# REQUIRED WORK:
In the records below, the line containing "Return every road" is the first to keep. Retype it and all later lines exactly, through the end.

(Stored dataset items)
*****

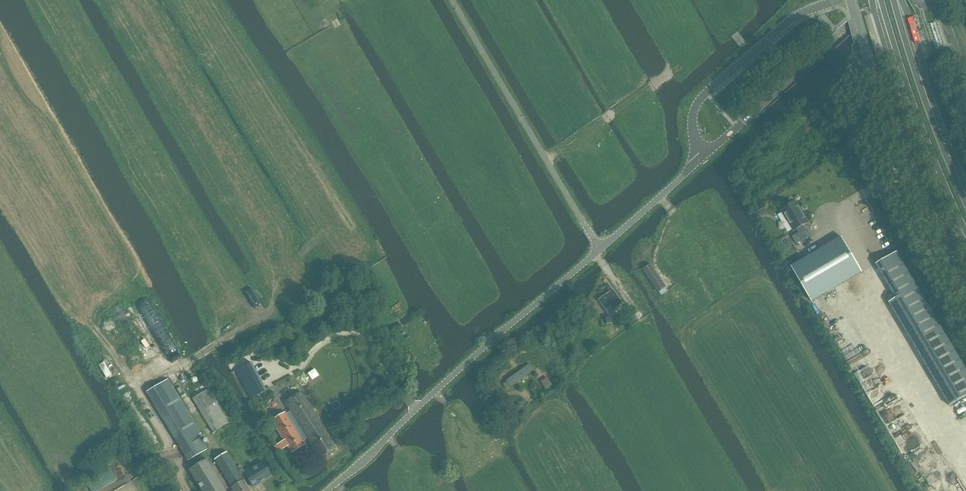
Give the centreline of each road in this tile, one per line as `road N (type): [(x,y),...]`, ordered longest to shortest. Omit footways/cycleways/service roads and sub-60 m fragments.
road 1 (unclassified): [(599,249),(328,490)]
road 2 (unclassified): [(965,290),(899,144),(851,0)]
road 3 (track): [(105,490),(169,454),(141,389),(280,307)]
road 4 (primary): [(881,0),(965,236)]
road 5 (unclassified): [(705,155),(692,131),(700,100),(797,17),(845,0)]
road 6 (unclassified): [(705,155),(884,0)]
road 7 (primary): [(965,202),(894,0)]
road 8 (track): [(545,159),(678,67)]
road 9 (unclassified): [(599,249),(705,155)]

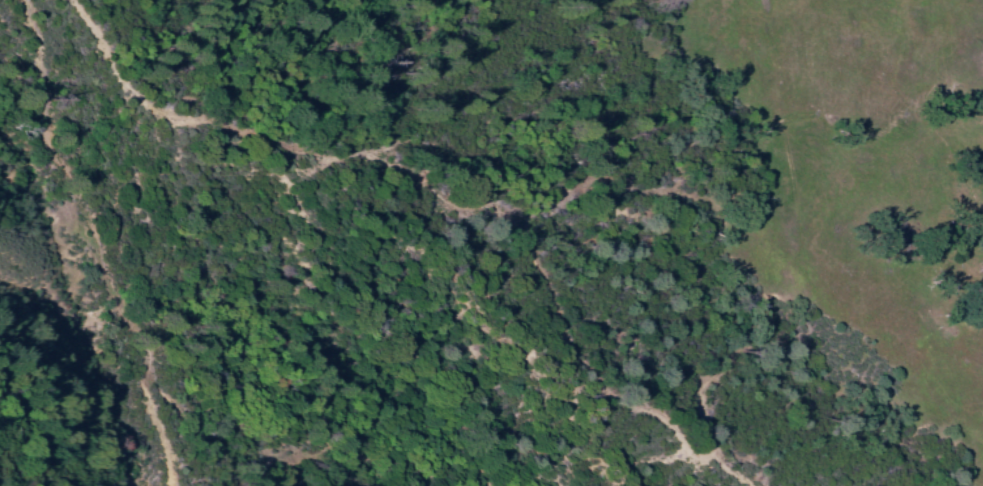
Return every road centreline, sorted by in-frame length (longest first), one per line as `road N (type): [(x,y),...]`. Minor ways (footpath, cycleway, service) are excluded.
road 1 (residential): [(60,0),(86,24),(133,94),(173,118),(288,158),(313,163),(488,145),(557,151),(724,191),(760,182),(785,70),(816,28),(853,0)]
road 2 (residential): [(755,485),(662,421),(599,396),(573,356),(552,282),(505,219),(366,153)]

*****

# WRITTEN ANSWER:
Return every road centreline, sorted by in-frame length (longest first), one per line as `road N (type): [(x,y),...]`. Minor ways (footpath, cycleway, service) are excluded.
road 1 (residential): [(60,0),(86,24),(133,94),(173,118),(288,158),(313,163),(488,145),(557,151),(724,191),(760,182),(785,70),(816,28),(853,0)]
road 2 (residential): [(755,485),(662,421),(599,396),(573,356),(552,282),(505,219),(366,153)]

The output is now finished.